_Your objective_.
On how many lines of the data below does the word "none" appear? Reply with the number only.
(Material for this exercise)
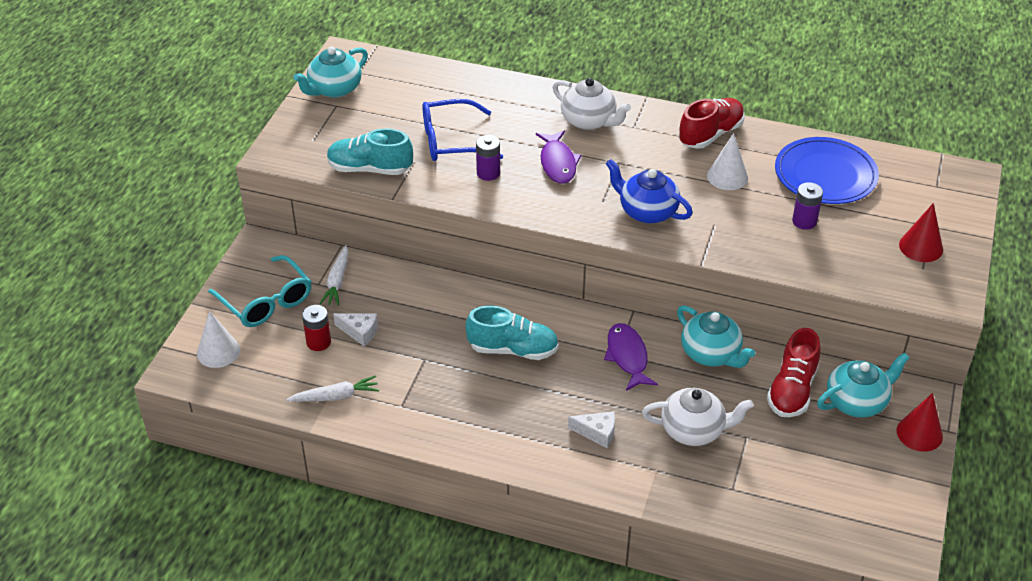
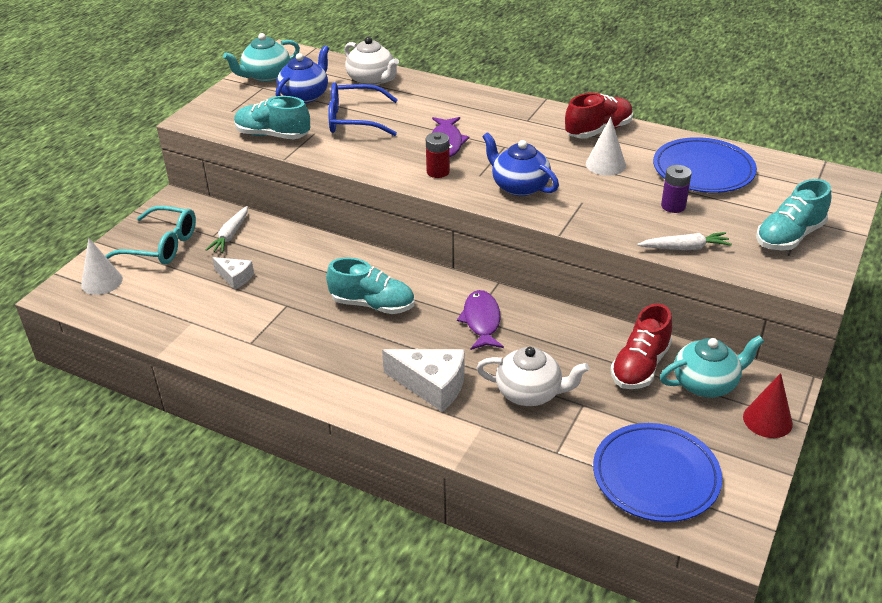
camera: 10 degrees right, 5 degrees down
(266, 301) = (161, 245): turquoise glasses -> turquoise glasses turned 45 degrees counterclockwise
(318, 342) = (194, 282): red battery -> red battery (438, 172)
(335, 396) = (192, 329): white carrot -> white carrot (685, 248)
(387, 113) = (305, 96): none -> blue teapot
(488, 173) = (379, 146): purple battery -> none
(589, 121) = (486, 113): white teapot -> white teapot (372, 80)
(597, 433) = (432, 385): white cheese -> white cheese, size x1.75
(711, 354) = (565, 326): turquoise teapot -> none
(828, 502) = (656, 476): none -> blue plate
(921, 247) = (789, 236): red cone -> turquoise shoe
(End Material for this exercise)
_Result of the task_.
4